Entries from a collection:
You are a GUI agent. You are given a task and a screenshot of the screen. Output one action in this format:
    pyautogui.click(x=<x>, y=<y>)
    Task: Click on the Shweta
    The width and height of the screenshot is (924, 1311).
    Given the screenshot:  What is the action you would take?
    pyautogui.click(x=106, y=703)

Work required: Output these records again, unchanged, line for line.

Output below:
You are a GUI agent. You are given a task and a screenshot of the screen. Output one action in this format:
    pyautogui.click(x=<x>, y=<y>)
    Task: Click on the Shweta
    The width and height of the screenshot is (924, 1311).
    Given the screenshot:  What is the action you would take?
    pyautogui.click(x=106, y=703)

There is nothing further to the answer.